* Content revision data
==============================
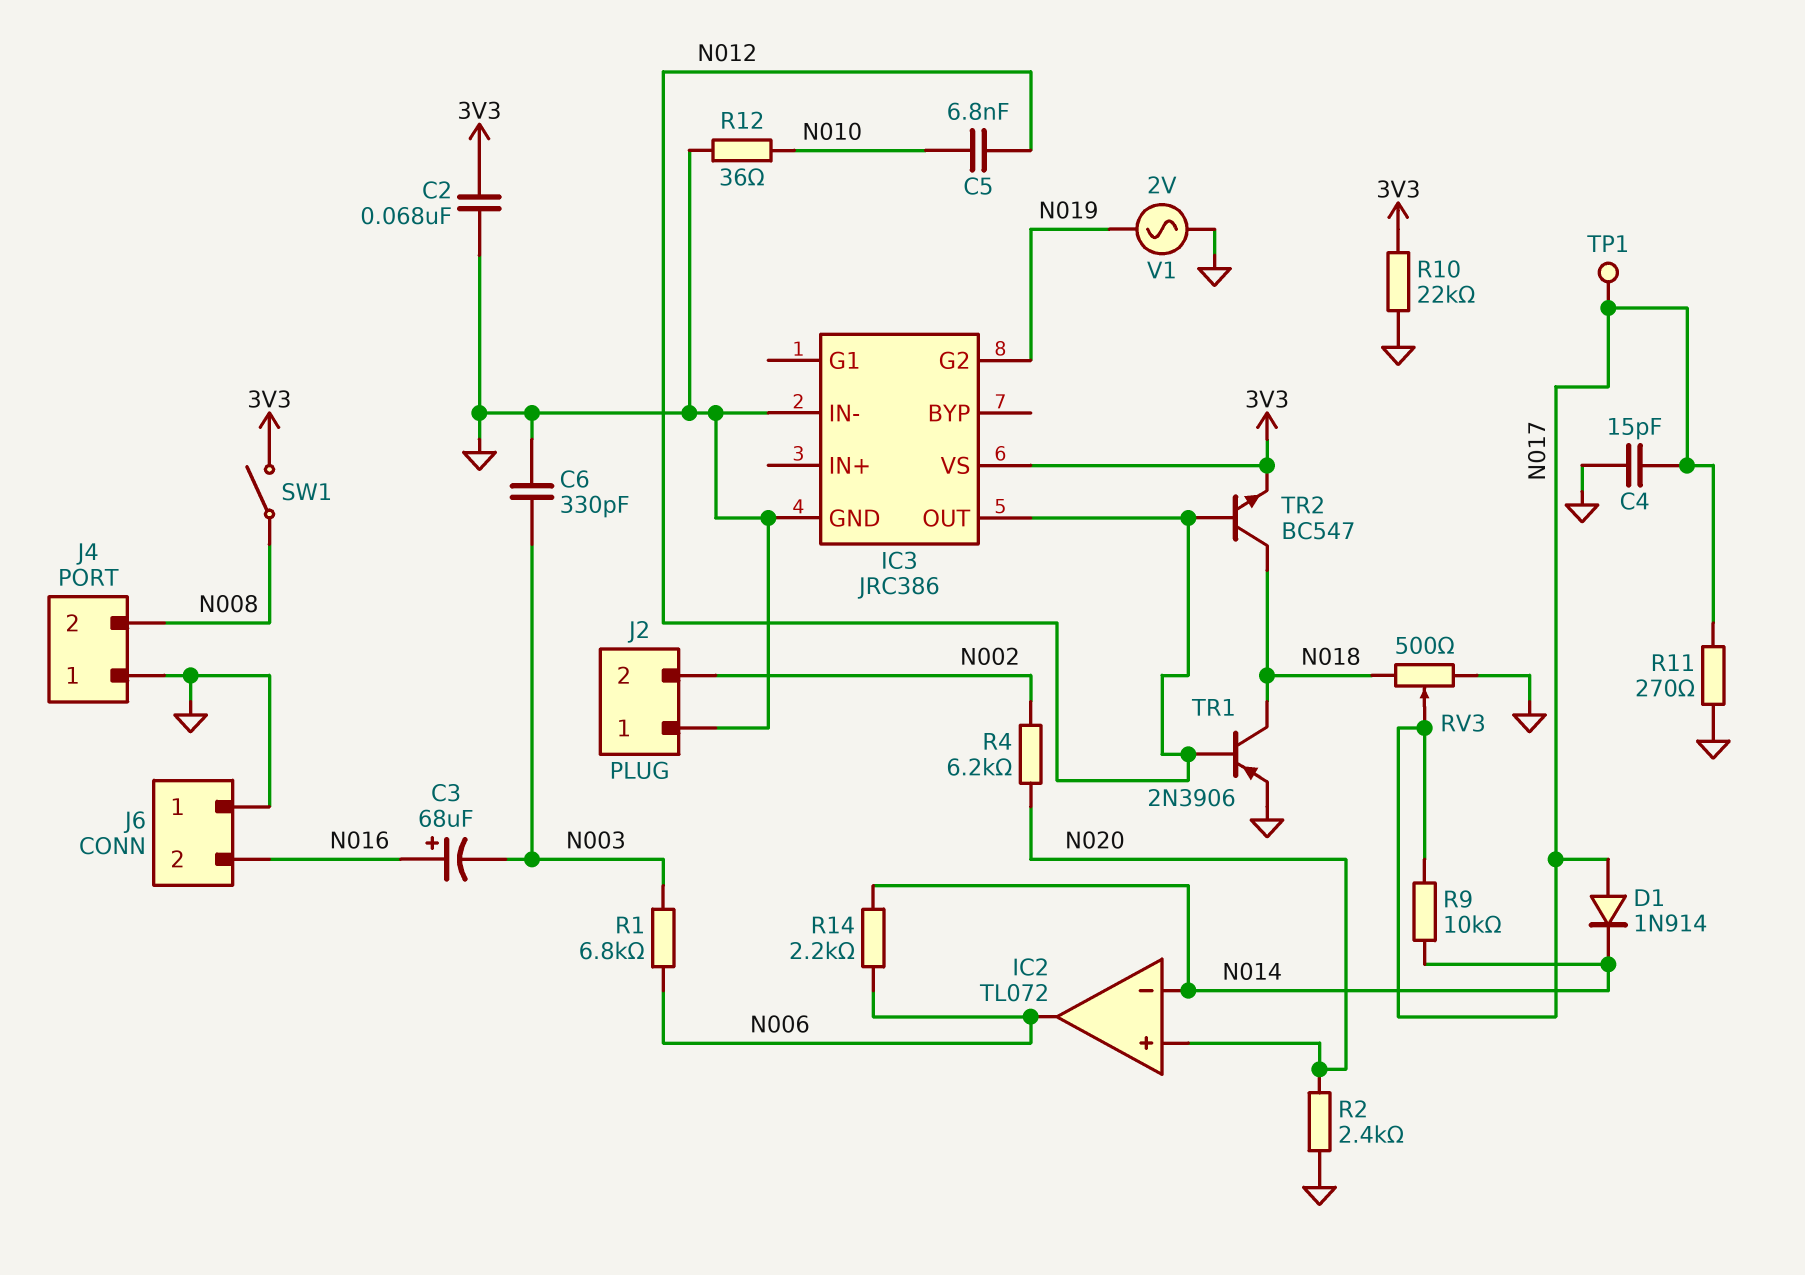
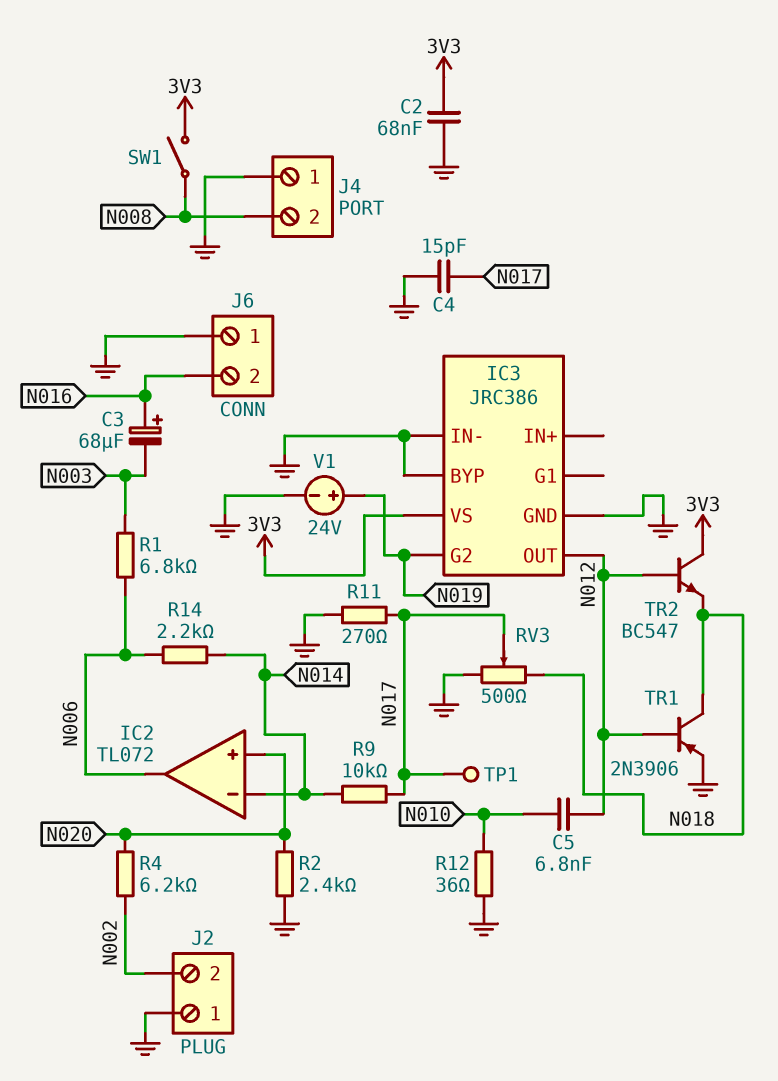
C6: 330pF (GND, N003) -> none
D1: diode 1N914 (A N017, K N014) -> none
IC3 pin BYP: none -> GND
R10: 22k (3V3, GND) -> none
TR2: NPN BC547 (B N012, C N018, E 3V3) -> NPN BC547 (B N012, C 3V3, E N018)
V1: AC 2V (GND, N019) -> 24V (plus N019, minus GND)

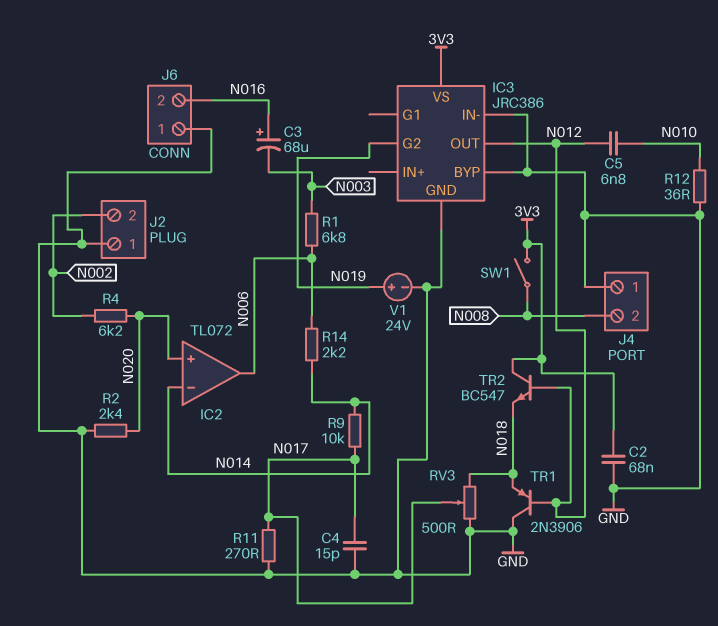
TP1: test point (N017) -> none
TR1: PNP 2N3906 (B N012, C N018, E GND) -> PNP 2N3906 (B N012, C GND, E N018)

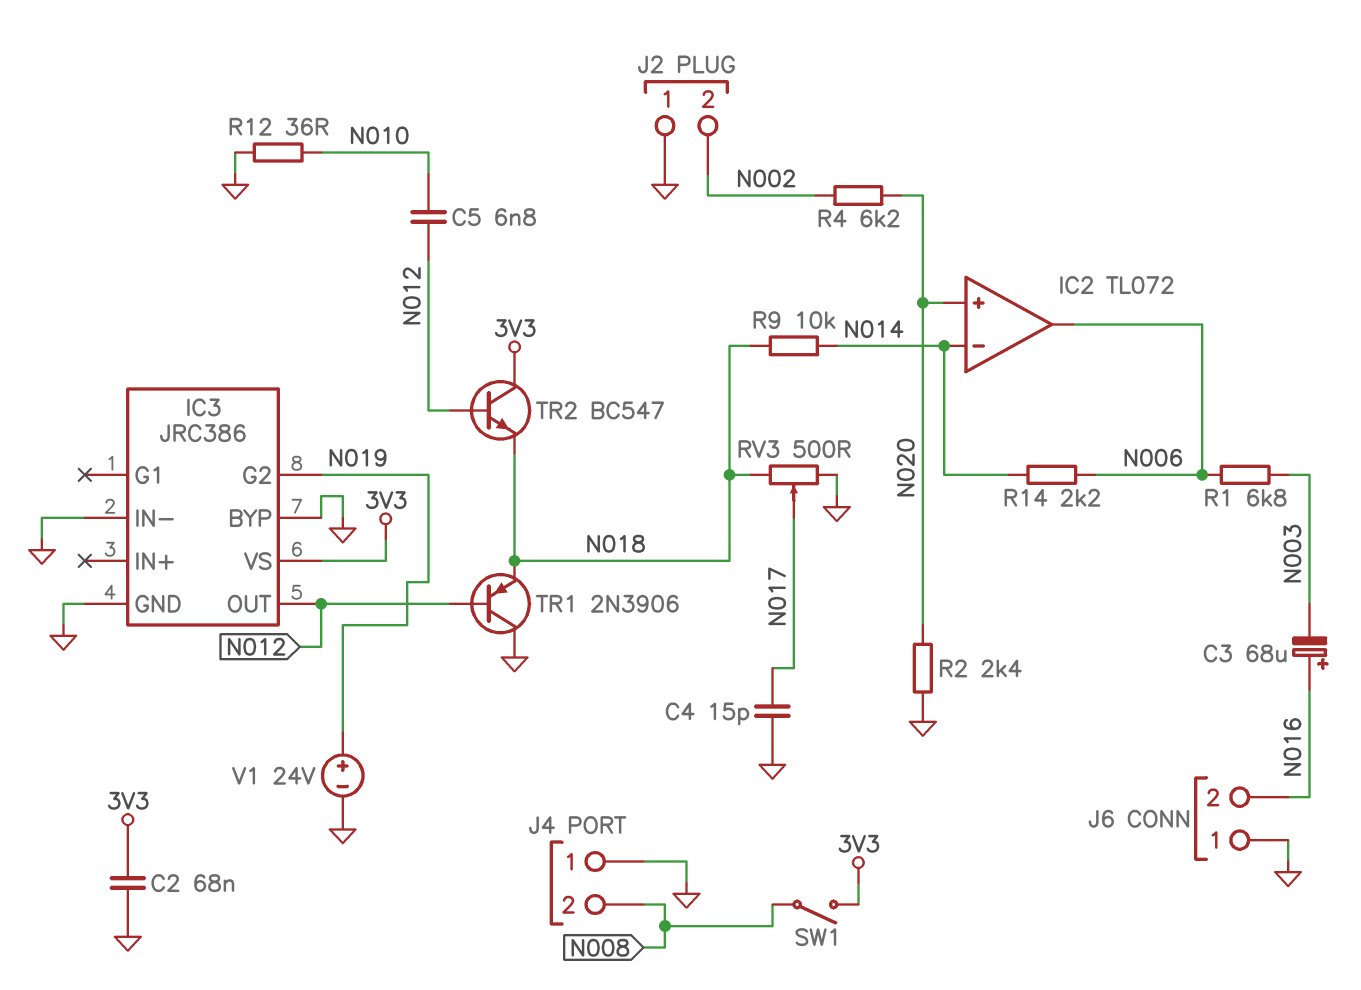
R9: 10k (N014, N017) -> 10k (N014, N018)
R11: 270 (GND, N017) -> none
==============================
* What is needed
Give the number of lines above that contain "none", and nothing more.

* Output for this task
6